**Work task**
Determine how many lines below contain the string "black" and give that number without anything else.

Records shown START

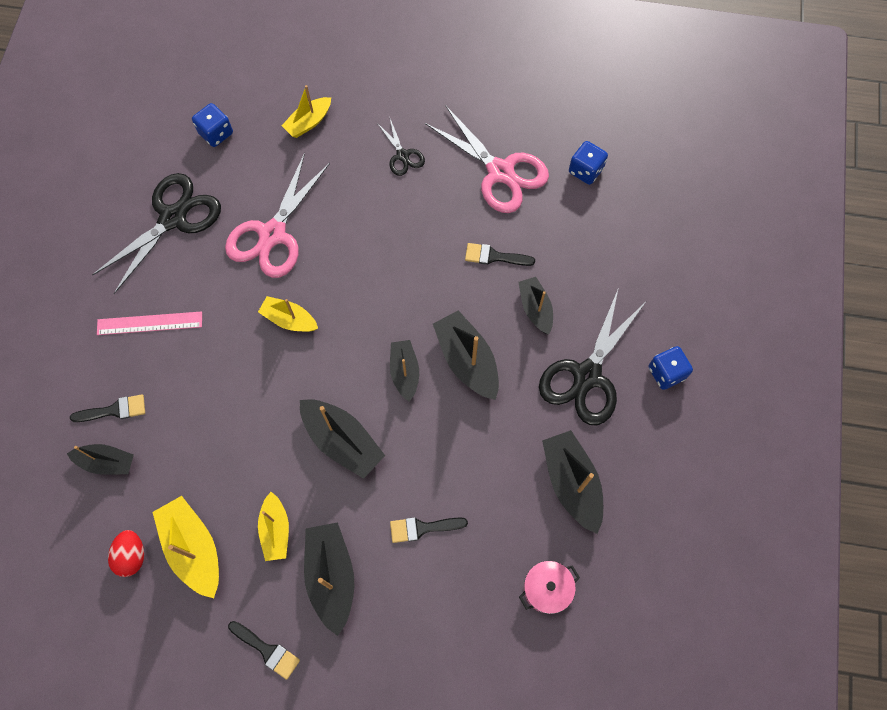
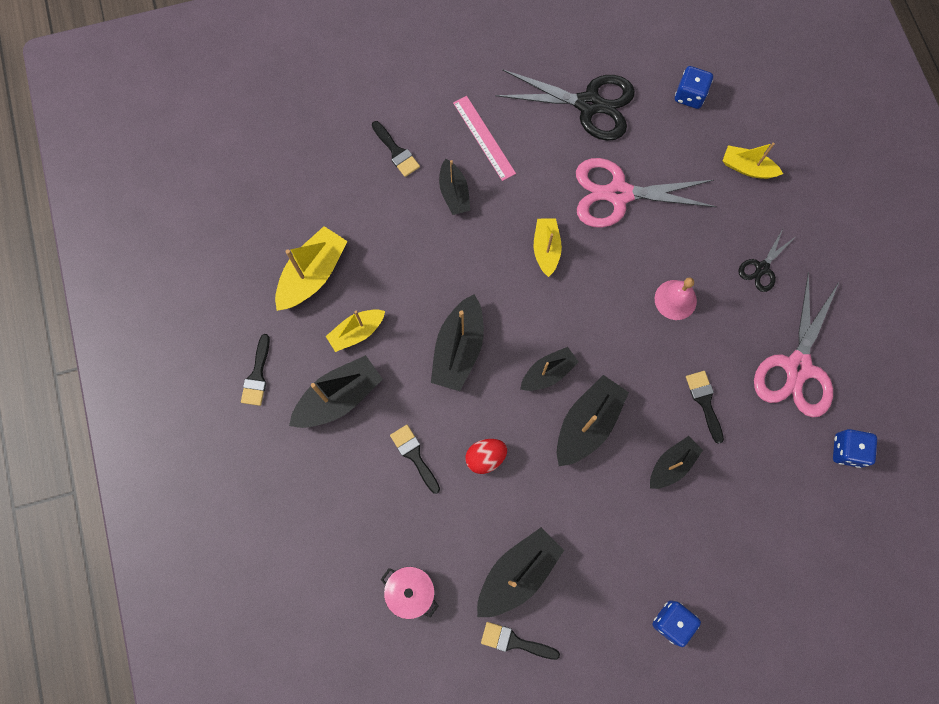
camera: 65 degrees right, 5 degrees up
(106, 462) = (351, 170): black boat -> black boat (454, 193)
(132, 556) = (286, 230): red egg -> red egg (485, 457)
(394, 235) = (675, 299): none -> pink bell
(587, 376) = (629, 544): black scissors -> none
(629, 513) = (514, 641): none -> black brush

Records shown END

**Solution to the problem**
3